■ Exercise
Please rewrite the lines of the listing from the line holding "You are a mountain" through the line holding "You are planning", inclusive, as a numbered list, and leave out any blank lines.

■ Extracted records
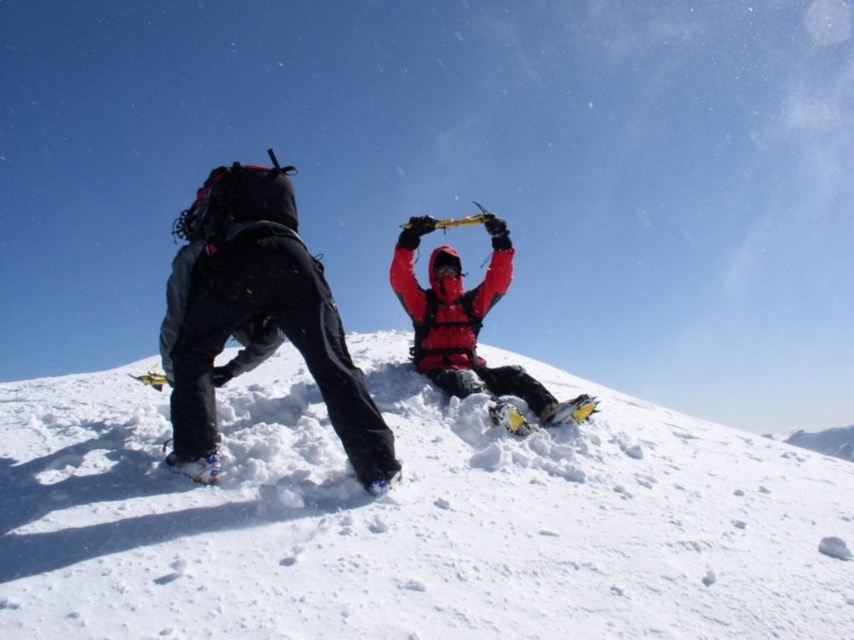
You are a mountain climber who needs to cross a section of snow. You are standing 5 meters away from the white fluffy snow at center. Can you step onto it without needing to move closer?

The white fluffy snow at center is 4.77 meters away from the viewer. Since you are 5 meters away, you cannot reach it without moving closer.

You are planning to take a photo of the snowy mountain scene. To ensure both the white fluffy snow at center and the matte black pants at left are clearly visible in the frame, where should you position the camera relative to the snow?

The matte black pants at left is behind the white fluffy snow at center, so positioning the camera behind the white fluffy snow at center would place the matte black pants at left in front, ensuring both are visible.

...

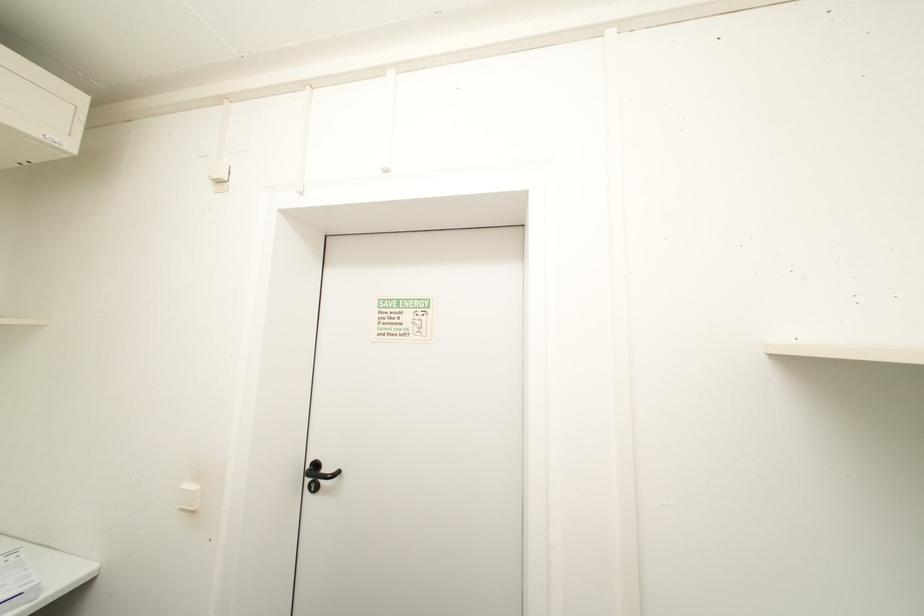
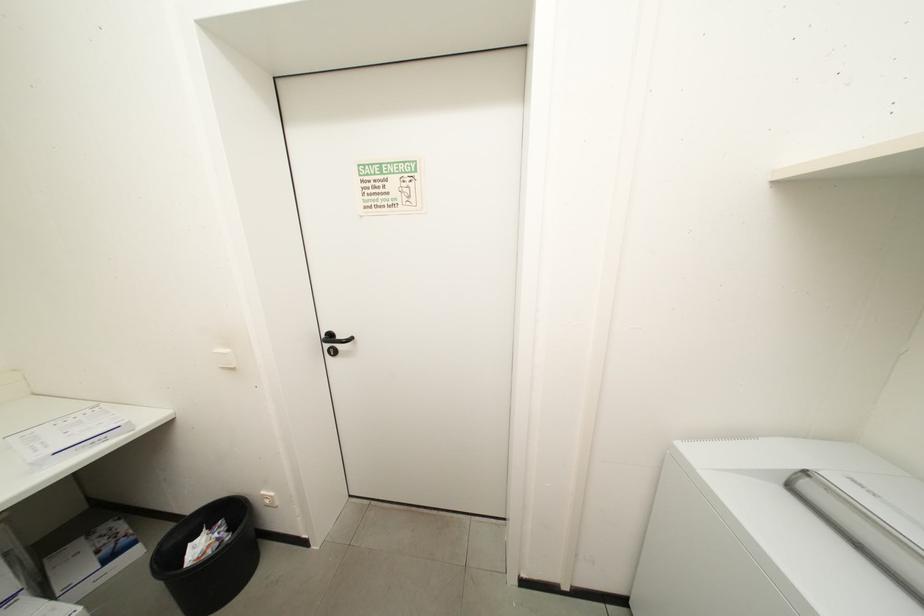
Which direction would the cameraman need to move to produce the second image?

---

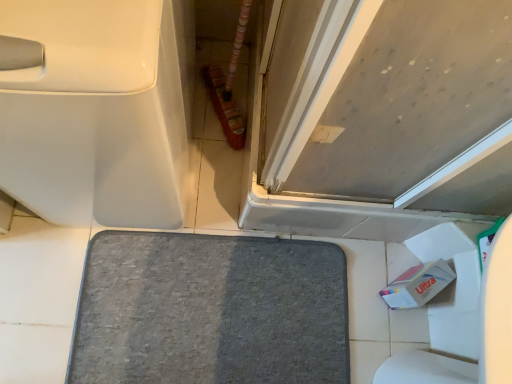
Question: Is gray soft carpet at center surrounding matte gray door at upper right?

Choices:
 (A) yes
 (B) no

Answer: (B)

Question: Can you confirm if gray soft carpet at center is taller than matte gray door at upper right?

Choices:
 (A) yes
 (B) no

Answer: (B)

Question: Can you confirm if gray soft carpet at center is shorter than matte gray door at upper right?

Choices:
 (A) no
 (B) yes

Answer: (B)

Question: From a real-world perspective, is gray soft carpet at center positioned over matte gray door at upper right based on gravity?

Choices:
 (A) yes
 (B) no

■ Problem solution
1. You are a mountain climber who needs to cross a section of snow. You are standing 5 meters away from the white fluffy snow at center. Can you step onto it without needing to move closer?
2. The white fluffy snow at center is 4.77 meters away from the viewer. Since you are 5 meters away, you cannot reach it without moving closer.
3. You are planning to take a photo of the snowy mountain scene. To ensure both the white fluffy snow at center and the matte black pants at left are clearly visible in the frame, where should you position the camera relative to the snow?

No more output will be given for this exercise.